**Assigned task:**
Only the lines from the one containing "The second view gained" through the last line of the material should be copied, exactly as written and without pictures.

**Data:**
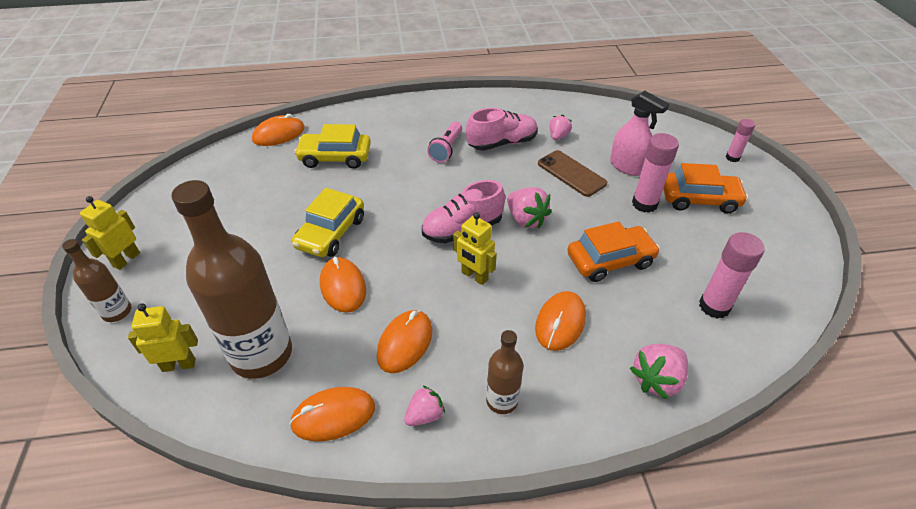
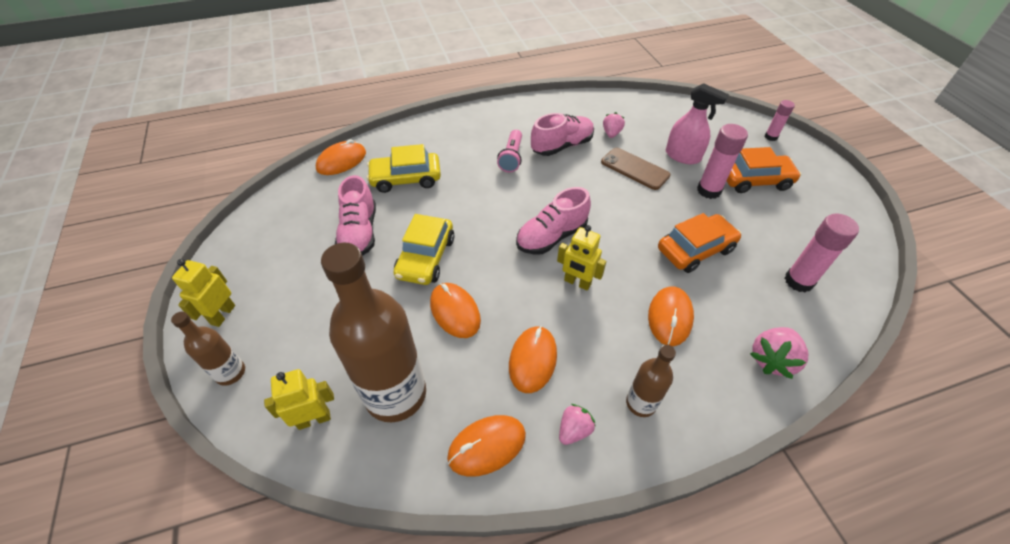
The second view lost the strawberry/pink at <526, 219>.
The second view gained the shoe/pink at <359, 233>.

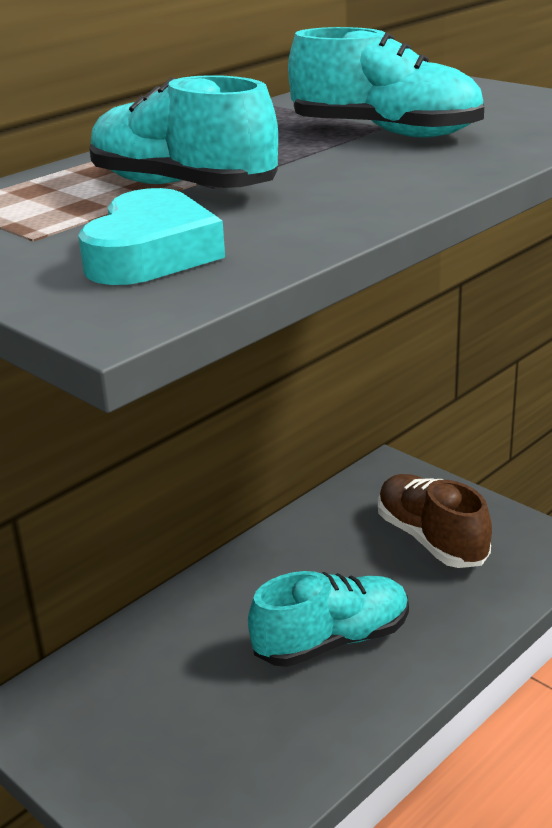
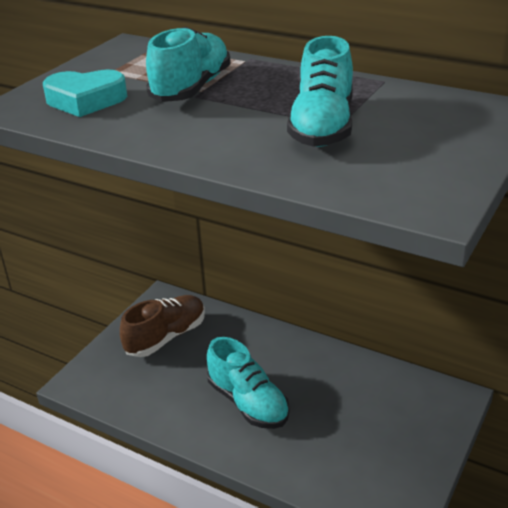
The shoe/brown ended up elsewhere, having gone from <431, 539> to <166, 337>.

**Exercise result:**
The second view gained the shoe/pink at <359, 233>.

The shoe/brown ended up elsewhere, having gone from <431, 539> to <166, 337>.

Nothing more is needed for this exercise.